» Problem
Filter the rows below, copying every line that contains the word "Omit". Treat case as significant.
══ Dataset records
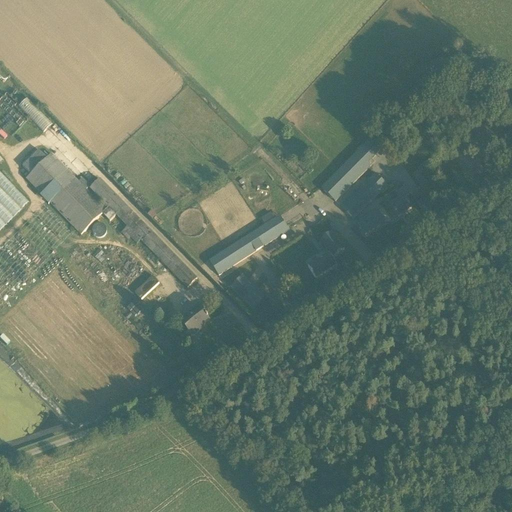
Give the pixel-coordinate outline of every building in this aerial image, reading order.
[(18,107),(43,133),(51,126),(26,100),(18,107)] [(368,164),(384,148),(373,138),(322,189),(335,203),(371,167),(368,164)] [(83,179),(79,183),(52,155),(48,159),(39,150),(23,166),(31,175),(27,179),(81,236),(102,215),(106,211),(104,209),(86,191),(90,187),(83,179)] [(423,165),(418,169),(422,174),(427,170),(423,165)] [(353,221),(388,186),(376,175),(342,209),(353,221)] [(90,189),(107,206),(116,197),(100,180),(90,189)] [(298,225),(289,211),(280,194),(253,212),(263,228),(224,253),(210,262),(219,276),(233,267),(298,225)] [(389,211),(392,209),(398,218),(412,210),(404,198),(395,204),(389,196),(382,200),(389,211)] [(385,223),(378,212),(358,224),(365,236),(385,223)] [(308,268),(316,280),(337,267),(331,258),(334,256),(335,258),(346,249),(333,233),(322,241),(332,254),(330,255),(329,255),(308,268)] [(0,263),(0,280),(14,295),(22,287),(0,263)] [(265,299),(243,277),(231,289),(253,311),(265,299)] [(282,281),(287,288),(294,284),(289,277),(282,281)] [(158,285),(152,278),(134,294),(141,301),(158,285)] [(206,317),(200,309),(181,323),(187,330),(179,336),(184,343),(201,330),(200,329),(210,321),(208,319),(209,319),(207,317),(206,317)]
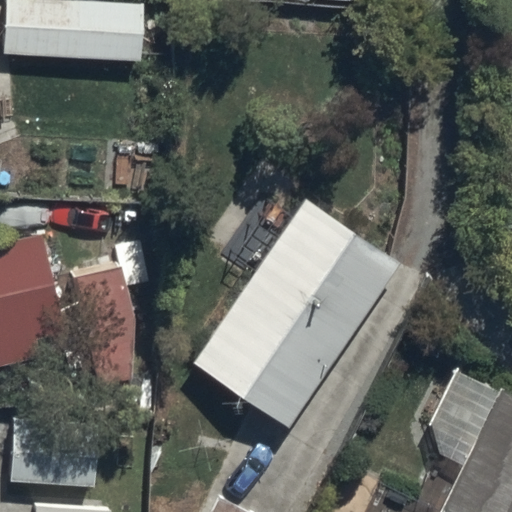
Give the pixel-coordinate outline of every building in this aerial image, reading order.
[(138,0),(2,0),(0,48),(136,54),(138,0)] [(294,180),(181,344),(273,409),(392,234),(294,180)] [(511,185),(508,185),(501,275),(511,275),(511,185)] [(0,228),(0,328),(52,316),(28,221),(0,228)] [(116,259),(72,270),(97,378),(127,371),(129,312),(116,259)] [(511,511),(511,382),(493,375),(423,511),(511,511)] [(6,412),(5,473),(89,476),(90,414),(6,412)] [(258,511),(215,490),(204,511),(258,511)] [(104,511),(105,502),(30,501),(29,511),(104,511)]
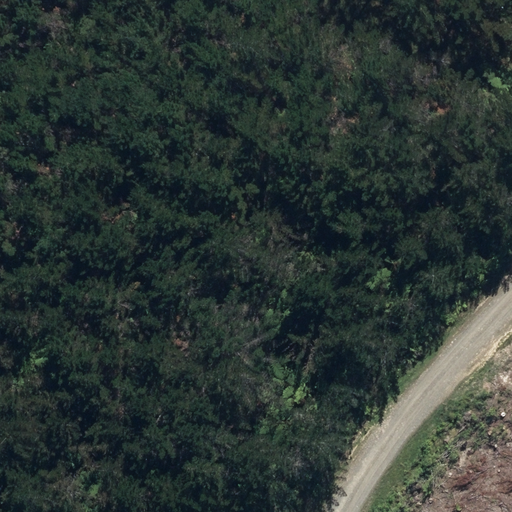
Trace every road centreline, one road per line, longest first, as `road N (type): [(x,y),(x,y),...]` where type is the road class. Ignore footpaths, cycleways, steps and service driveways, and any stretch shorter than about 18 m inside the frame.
road 1 (track): [(357,511),(416,428),(511,321)]
road 2 (track): [(511,69),(406,37),(351,0)]
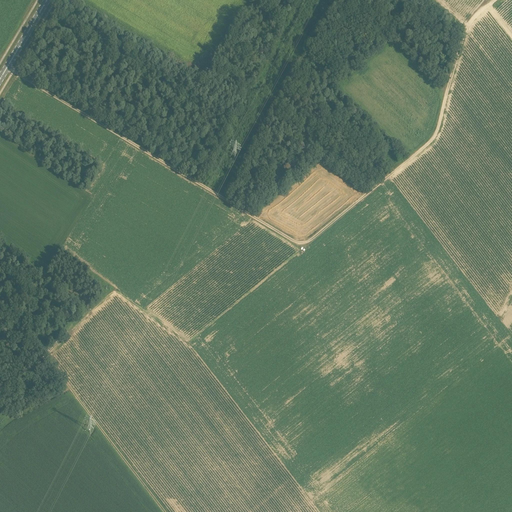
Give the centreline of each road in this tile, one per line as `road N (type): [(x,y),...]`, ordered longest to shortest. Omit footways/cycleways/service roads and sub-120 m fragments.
road 1 (track): [(496,0),(464,27),(431,139),(304,243),(0,70)]
road 2 (track): [(0,325),(48,361),(165,511)]
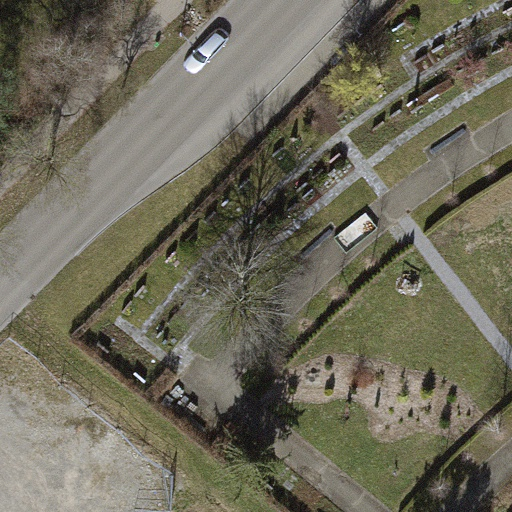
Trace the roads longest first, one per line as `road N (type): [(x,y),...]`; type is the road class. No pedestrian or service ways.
road 1 (track): [(365,511),(204,382),(392,206),(511,128)]
road 2 (tertiary): [(0,280),(271,0)]
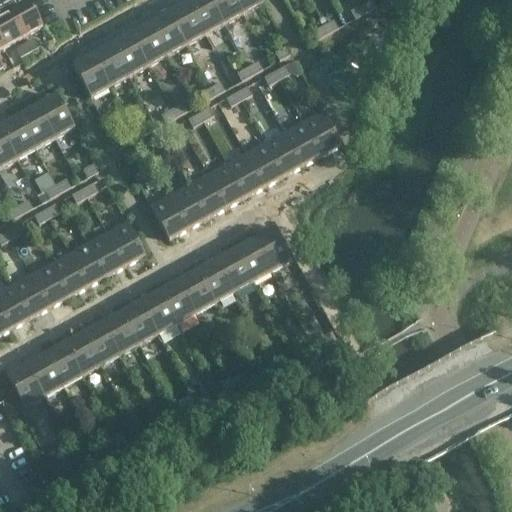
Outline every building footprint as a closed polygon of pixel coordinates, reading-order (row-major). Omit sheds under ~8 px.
[(43,30),(26,0),(0,0),(23,41),(43,30)] [(23,41),(0,0),(0,44),(4,52),(23,41)] [(224,28),(208,0),(196,0),(187,5),(205,39),(224,28)] [(243,18),(233,0),(208,0),(224,28),(243,18)] [(263,7),(258,0),(233,0),(243,18),(263,7)] [(376,11),(372,2),(361,8),(366,17),(376,11)] [(205,39),(187,5),(168,16),(186,49),(205,39)] [(366,17),(361,8),(351,14),(355,22),(366,17)] [(186,49),(168,16),(149,26),(167,60),(186,49)] [(339,31),(334,23),(323,29),(328,37),(339,31)] [(167,60),(149,26),(130,37),(148,70),(167,60)] [(328,37),(323,29),(313,35),(317,43),(328,37)] [(148,70),(130,37),(111,47),(129,81),(148,70)] [(41,50),(37,43),(33,42),(25,46),(30,55),(41,50)] [(30,55),(25,46),(18,50),(17,54),(20,61),(30,55)] [(129,81),(111,47),(92,58),(110,91),(129,81)] [(290,58),(285,50),(275,56),(280,64),(290,58)] [(110,91),(92,58),(72,68),(91,102),(110,91)] [(263,73),(258,65),(248,71),(252,79),(263,73)] [(290,78),(285,70),(275,75),(279,84),(290,78)] [(252,79),(248,71),(237,77),(242,85),(252,79)] [(279,84),(275,75),(264,81),(269,90),(279,84)] [(225,94),(220,86),(210,92),(214,100),(225,94)] [(252,99),(248,90),(237,96),(242,105),(252,99)] [(214,100),(210,92),(199,97),(204,106),(214,100)] [(242,105),(237,96),(226,102),(231,110),(242,105)] [(75,132),(56,98),(36,109),(55,143),(75,132)] [(187,115),(182,107),(172,113),(176,121),(187,115)] [(55,143),(36,109),(18,119),(36,153),(55,143)] [(214,120),(209,111),(199,117),(204,125),(214,120)] [(176,121),(172,113),(161,118),(166,127),(176,121)] [(341,149),(322,115),(303,126),(321,159),(341,149)] [(204,125),(199,117),(188,123),(193,131),(204,125)] [(36,153),(18,119),(0,129),(0,132),(17,163),(36,153)] [(321,159),(303,126),(284,136),(302,170),(321,159)] [(149,136),(144,128),(134,133),(139,142),(149,136)] [(0,172),(17,163),(0,132),(0,172)] [(176,141),(172,132),(161,138),(166,146),(176,141)] [(139,142),(134,133),(123,139),(128,148),(139,142)] [(302,170),(284,136),(265,147),(284,180),(302,170)] [(166,146),(161,138),(150,144),(155,152),(166,146)] [(284,180),(265,147),(246,157),(264,191),(284,180)] [(138,161),(134,153),(123,159),(128,167),(138,161)] [(264,191),(246,157),(227,168),(245,201),(264,191)] [(98,176),(93,167),(83,173),(88,182),(98,176)] [(245,201),(227,168),(208,178),(226,212),(245,201)] [(226,212),(208,178),(189,189),(207,222),(226,212)] [(71,191),(66,182),(56,188),(60,197),(71,191)] [(98,195),(93,187),(83,193),(87,201),(98,195)] [(60,197),(56,188),(45,194),(50,203),(60,197)] [(207,222),(189,189),(170,199),(189,233),(207,222)] [(87,201),(83,193),(72,198),(77,207),(87,201)] [(189,233),(170,199),(150,210),(169,243),(189,233)] [(33,212),(28,203),(18,209),(22,218),(33,212)] [(60,216),(56,208),(45,213),(50,222),(60,216)] [(22,218),(18,209),(7,215),(12,223),(22,218)] [(50,222),(45,213),(34,219),(39,228),(50,222)] [(145,259),(126,226),(107,237),(125,270),(145,259)] [(22,237),(18,228),(7,234),(12,243),(22,237)] [(291,265),(273,232),(253,242),(272,276),(291,265)] [(12,243),(7,234),(0,238),(0,246),(1,249),(12,243)] [(125,270),(107,237),(88,247),(106,280),(125,270)] [(272,276),(253,242),(234,253),(253,286),(272,276)] [(106,280),(88,247),(69,257),(87,291),(106,280)] [(253,286),(234,253),(216,263),(234,297),(253,286)] [(87,291),(69,257),(50,268),(69,301),(87,291)] [(234,297),(216,263),(197,274),(215,307),(234,297)] [(69,301),(50,268),(31,278),(50,312),(69,301)] [(215,307),(197,274),(178,284),(196,318),(215,307)] [(50,312),(31,278),(12,289),(31,322),(50,312)] [(196,318),(178,284),(159,295),(177,328),(196,318)] [(31,322),(12,289),(0,295),(0,311),(12,333),(31,322)] [(177,328),(159,295),(140,305),(158,338),(177,328)] [(158,338),(140,305),(121,316),(139,349),(158,338)] [(0,339),(12,333),(0,311),(0,339)] [(139,349),(121,316),(102,326),(120,360),(139,349)] [(120,360),(102,326),(83,337),(101,370),(120,360)] [(101,370),(83,337),(64,347),(83,380),(101,370)] [(326,348),(321,340),(311,346),(315,354),(326,348)] [(315,354),(311,346),(300,351),(305,360),(315,354)] [(83,380),(64,347),(45,357),(64,391),(83,380)] [(64,391),(45,357),(26,368),(45,401),(64,391)] [(288,369),(283,361),(273,367),(277,375),(288,369)] [(277,375),(273,367),(262,372),(267,381),(277,375)] [(45,401),(26,368),(7,379),(25,412),(45,401)] [(250,390),(246,382),(235,388),(240,396),(250,390)] [(240,396),(235,388),(224,393),(229,402),(240,396)] [(212,411),(208,403),(197,408),(202,417),(212,411)] [(202,417),(197,408),(187,414),(191,423),(202,417)] [(174,432),(170,424),(159,430),(164,438),(174,432)] [(164,438),(159,430),(149,435),(153,444),(164,438)] [(136,453),(132,445),(121,450),(126,459),(136,453)] [(126,459),(121,450),(111,456),(115,465),(126,459)] [(99,474),(94,466),(83,471),(88,480),(99,474)] [(88,480),(83,471),(73,477),(78,486),(88,480)]
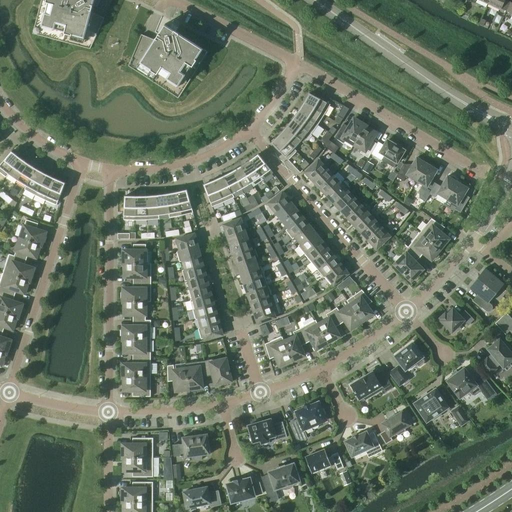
════
» Finished exercise
Give the centreline of each road in this tile, one per line as `road N (type): [(x,y),...]`, ordered longest to shortest. Omit footways/cycleways/service roads and sub-120 m fragments.
Outline every building footprint as a closed polygon of pixel coordinates, reading-order (row-major). Omit sheds under ~8 px.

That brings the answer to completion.